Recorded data
* * *

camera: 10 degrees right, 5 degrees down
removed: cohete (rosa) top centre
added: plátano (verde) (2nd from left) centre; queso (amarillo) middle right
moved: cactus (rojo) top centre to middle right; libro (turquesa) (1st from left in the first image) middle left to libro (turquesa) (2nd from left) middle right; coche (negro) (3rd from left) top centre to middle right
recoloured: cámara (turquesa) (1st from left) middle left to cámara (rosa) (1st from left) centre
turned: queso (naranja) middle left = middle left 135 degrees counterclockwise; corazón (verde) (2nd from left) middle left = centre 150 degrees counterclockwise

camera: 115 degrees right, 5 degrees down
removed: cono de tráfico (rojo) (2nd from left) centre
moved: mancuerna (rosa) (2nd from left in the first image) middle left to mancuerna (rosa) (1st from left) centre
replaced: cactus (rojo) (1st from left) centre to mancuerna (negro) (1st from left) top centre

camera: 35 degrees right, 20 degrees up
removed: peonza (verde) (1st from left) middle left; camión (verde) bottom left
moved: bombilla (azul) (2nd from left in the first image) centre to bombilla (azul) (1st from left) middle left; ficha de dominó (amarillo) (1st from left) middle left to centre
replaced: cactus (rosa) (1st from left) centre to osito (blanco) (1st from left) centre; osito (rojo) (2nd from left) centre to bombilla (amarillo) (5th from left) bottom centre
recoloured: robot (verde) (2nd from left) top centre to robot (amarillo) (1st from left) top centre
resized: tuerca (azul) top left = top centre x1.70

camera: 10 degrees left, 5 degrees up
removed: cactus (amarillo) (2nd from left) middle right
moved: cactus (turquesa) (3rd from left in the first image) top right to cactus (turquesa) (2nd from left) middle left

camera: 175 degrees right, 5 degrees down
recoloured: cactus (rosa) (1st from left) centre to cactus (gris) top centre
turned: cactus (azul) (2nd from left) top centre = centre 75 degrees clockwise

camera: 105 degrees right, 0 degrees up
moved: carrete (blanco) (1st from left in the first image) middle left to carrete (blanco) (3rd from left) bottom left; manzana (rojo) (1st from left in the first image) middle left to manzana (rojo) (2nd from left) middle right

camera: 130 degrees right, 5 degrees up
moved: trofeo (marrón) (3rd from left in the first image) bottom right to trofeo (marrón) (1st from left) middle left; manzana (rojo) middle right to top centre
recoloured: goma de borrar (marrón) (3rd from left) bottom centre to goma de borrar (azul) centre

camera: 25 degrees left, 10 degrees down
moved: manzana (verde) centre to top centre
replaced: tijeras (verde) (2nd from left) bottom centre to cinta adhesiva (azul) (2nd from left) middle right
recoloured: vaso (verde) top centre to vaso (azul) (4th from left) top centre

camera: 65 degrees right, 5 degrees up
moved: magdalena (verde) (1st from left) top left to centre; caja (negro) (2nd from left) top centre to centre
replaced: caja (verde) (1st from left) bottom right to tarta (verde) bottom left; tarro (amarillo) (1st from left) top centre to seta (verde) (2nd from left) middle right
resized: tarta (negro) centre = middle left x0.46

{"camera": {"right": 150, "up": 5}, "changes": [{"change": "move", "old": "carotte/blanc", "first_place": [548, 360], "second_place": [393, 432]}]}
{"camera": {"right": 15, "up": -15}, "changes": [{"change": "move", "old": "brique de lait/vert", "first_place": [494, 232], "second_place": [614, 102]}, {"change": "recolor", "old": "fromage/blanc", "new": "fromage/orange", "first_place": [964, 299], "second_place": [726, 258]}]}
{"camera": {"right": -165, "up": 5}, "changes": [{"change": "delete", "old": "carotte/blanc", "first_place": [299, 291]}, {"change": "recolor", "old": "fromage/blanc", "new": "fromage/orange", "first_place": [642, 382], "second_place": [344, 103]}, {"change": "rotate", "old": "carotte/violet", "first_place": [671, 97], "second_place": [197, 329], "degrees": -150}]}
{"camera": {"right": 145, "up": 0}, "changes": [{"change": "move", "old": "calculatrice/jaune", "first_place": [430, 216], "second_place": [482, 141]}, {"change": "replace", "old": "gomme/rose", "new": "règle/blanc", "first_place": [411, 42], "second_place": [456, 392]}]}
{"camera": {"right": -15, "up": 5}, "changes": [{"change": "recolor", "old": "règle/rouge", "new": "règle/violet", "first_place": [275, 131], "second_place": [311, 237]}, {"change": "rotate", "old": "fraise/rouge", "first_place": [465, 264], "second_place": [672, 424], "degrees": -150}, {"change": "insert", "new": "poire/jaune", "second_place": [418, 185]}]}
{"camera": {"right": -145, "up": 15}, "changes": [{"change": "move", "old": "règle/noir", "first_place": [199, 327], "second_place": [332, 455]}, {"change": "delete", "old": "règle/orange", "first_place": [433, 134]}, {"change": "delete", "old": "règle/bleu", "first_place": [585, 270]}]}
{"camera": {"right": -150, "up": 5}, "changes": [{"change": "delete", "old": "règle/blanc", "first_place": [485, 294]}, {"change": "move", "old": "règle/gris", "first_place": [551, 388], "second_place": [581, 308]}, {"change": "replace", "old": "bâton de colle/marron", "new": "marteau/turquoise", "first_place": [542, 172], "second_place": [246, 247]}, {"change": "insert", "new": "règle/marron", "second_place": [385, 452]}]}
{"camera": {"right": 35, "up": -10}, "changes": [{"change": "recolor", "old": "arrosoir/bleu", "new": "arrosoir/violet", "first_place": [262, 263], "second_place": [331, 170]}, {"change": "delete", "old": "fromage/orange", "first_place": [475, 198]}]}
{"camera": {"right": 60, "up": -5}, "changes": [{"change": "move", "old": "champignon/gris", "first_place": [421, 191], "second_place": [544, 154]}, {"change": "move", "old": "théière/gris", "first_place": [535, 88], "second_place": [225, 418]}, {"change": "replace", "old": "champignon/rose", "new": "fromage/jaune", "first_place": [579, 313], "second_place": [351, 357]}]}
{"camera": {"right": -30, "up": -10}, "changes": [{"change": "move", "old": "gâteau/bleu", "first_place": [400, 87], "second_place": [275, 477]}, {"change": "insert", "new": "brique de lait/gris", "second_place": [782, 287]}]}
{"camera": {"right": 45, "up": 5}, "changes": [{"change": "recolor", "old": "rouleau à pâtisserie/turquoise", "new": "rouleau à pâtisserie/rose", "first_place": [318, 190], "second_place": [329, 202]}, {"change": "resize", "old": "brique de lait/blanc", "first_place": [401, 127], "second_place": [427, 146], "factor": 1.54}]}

* * *

_Task brief_. Return the entries above in full and exactly as written.

_Reply_.
camera: 10 degrees right, 5 degrees down
removed: cohete (rosa) top centre
added: plátano (verde) (2nd from left) centre; queso (amarillo) middle right
moved: cactus (rojo) top centre to middle right; libro (turquesa) (1st from left in the first image) middle left to libro (turquesa) (2nd from left) middle right; coche (negro) (3rd from left) top centre to middle right
recoloured: cámara (turquesa) (1st from left) middle left to cámara (rosa) (1st from left) centre
turned: queso (naranja) middle left = middle left 135 degrees counterclockwise; corazón (verde) (2nd from left) middle left = centre 150 degrees counterclockwise

camera: 115 degrees right, 5 degrees down
removed: cono de tráfico (rojo) (2nd from left) centre
moved: mancuerna (rosa) (2nd from left in the first image) middle left to mancuerna (rosa) (1st from left) centre
replaced: cactus (rojo) (1st from left) centre to mancuerna (negro) (1st from left) top centre

camera: 35 degrees right, 20 degrees up
removed: peonza (verde) (1st from left) middle left; camión (verde) bottom left
moved: bombilla (azul) (2nd from left in the first image) centre to bombilla (azul) (1st from left) middle left; ficha de dominó (amarillo) (1st from left) middle left to centre
replaced: cactus (rosa) (1st from left) centre to osito (blanco) (1st from left) centre; osito (rojo) (2nd from left) centre to bombilla (amarillo) (5th from left) bottom centre
recoloured: robot (verde) (2nd from left) top centre to robot (amarillo) (1st from left) top centre
resized: tuerca (azul) top left = top centre x1.70

camera: 10 degrees left, 5 degrees up
removed: cactus (amarillo) (2nd from left) middle right
moved: cactus (turquesa) (3rd from left in the first image) top right to cactus (turquesa) (2nd from left) middle left

camera: 175 degrees right, 5 degrees down
recoloured: cactus (rosa) (1st from left) centre to cactus (gris) top centre
turned: cactus (azul) (2nd from left) top centre = centre 75 degrees clockwise

camera: 105 degrees right, 0 degrees up
moved: carrete (blanco) (1st from left in the first image) middle left to carrete (blanco) (3rd from left) bottom left; manzana (rojo) (1st from left in the first image) middle left to manzana (rojo) (2nd from left) middle right

camera: 130 degrees right, 5 degrees up
moved: trofeo (marrón) (3rd from left in the first image) bottom right to trofeo (marrón) (1st from left) middle left; manzana (rojo) middle right to top centre
recoloured: goma de borrar (marrón) (3rd from left) bottom centre to goma de borrar (azul) centre

camera: 25 degrees left, 10 degrees down
moved: manzana (verde) centre to top centre
replaced: tijeras (verde) (2nd from left) bottom centre to cinta adhesiva (azul) (2nd from left) middle right
recoloured: vaso (verde) top centre to vaso (azul) (4th from left) top centre

camera: 65 degrees right, 5 degrees up
moved: magdalena (verde) (1st from left) top left to centre; caja (negro) (2nd from left) top centre to centre
replaced: caja (verde) (1st from left) bottom right to tarta (verde) bottom left; tarro (amarillo) (1st from left) top centre to seta (verde) (2nd from left) middle right
resized: tarta (negro) centre = middle left x0.46

{"camera": {"right": 150, "up": 5}, "changes": [{"change": "move", "old": "carotte/blanc", "first_place": [548, 360], "second_place": [393, 432]}]}
{"camera": {"right": 15, "up": -15}, "changes": [{"change": "move", "old": "brique de lait/vert", "first_place": [494, 232], "second_place": [614, 102]}, {"change": "recolor", "old": "fromage/blanc", "new": "fromage/orange", "first_place": [964, 299], "second_place": [726, 258]}]}
{"camera": {"right": -165, "up": 5}, "changes": [{"change": "delete", "old": "carotte/blanc", "first_place": [299, 291]}, {"change": "recolor", "old": "fromage/blanc", "new": "fromage/orange", "first_place": [642, 382], "second_place": [344, 103]}, {"change": "rotate", "old": "carotte/violet", "first_place": [671, 97], "second_place": [197, 329], "degrees": -150}]}
{"camera": {"right": 145, "up": 0}, "changes": [{"change": "move", "old": "calculatrice/jaune", "first_place": [430, 216], "second_place": [482, 141]}, {"change": "replace", "old": "gomme/rose", "new": "règle/blanc", "first_place": [411, 42], "second_place": [456, 392]}]}
{"camera": {"right": -15, "up": 5}, "changes": [{"change": "recolor", "old": "règle/rouge", "new": "règle/violet", "first_place": [275, 131], "second_place": [311, 237]}, {"change": "rotate", "old": "fraise/rouge", "first_place": [465, 264], "second_place": [672, 424], "degrees": -150}, {"change": "insert", "new": "poire/jaune", "second_place": [418, 185]}]}
{"camera": {"right": -145, "up": 15}, "changes": [{"change": "move", "old": "règle/noir", "first_place": [199, 327], "second_place": [332, 455]}, {"change": "delete", "old": "règle/orange", "first_place": [433, 134]}, {"change": "delete", "old": "règle/bleu", "first_place": [585, 270]}]}
{"camera": {"right": -150, "up": 5}, "changes": [{"change": "delete", "old": "règle/blanc", "first_place": [485, 294]}, {"change": "move", "old": "règle/gris", "first_place": [551, 388], "second_place": [581, 308]}, {"change": "replace", "old": "bâton de colle/marron", "new": "marteau/turquoise", "first_place": [542, 172], "second_place": [246, 247]}, {"change": "insert", "new": "règle/marron", "second_place": [385, 452]}]}
{"camera": {"right": 35, "up": -10}, "changes": [{"change": "recolor", "old": "arrosoir/bleu", "new": "arrosoir/violet", "first_place": [262, 263], "second_place": [331, 170]}, {"change": "delete", "old": "fromage/orange", "first_place": [475, 198]}]}
{"camera": {"right": 60, "up": -5}, "changes": [{"change": "move", "old": "champignon/gris", "first_place": [421, 191], "second_place": [544, 154]}, {"change": "move", "old": "théière/gris", "first_place": [535, 88], "second_place": [225, 418]}, {"change": "replace", "old": "champignon/rose", "new": "fromage/jaune", "first_place": [579, 313], "second_place": [351, 357]}]}
{"camera": {"right": -30, "up": -10}, "changes": [{"change": "move", "old": "gâteau/bleu", "first_place": [400, 87], "second_place": [275, 477]}, {"change": "insert", "new": "brique de lait/gris", "second_place": [782, 287]}]}
{"camera": {"right": 45, "up": 5}, "changes": [{"change": "recolor", "old": "rouleau à pâtisserie/turquoise", "new": "rouleau à pâtisserie/rose", "first_place": [318, 190], "second_place": [329, 202]}, {"change": "resize", "old": "brique de lait/blanc", "first_place": [401, 127], "second_place": [427, 146], "factor": 1.54}]}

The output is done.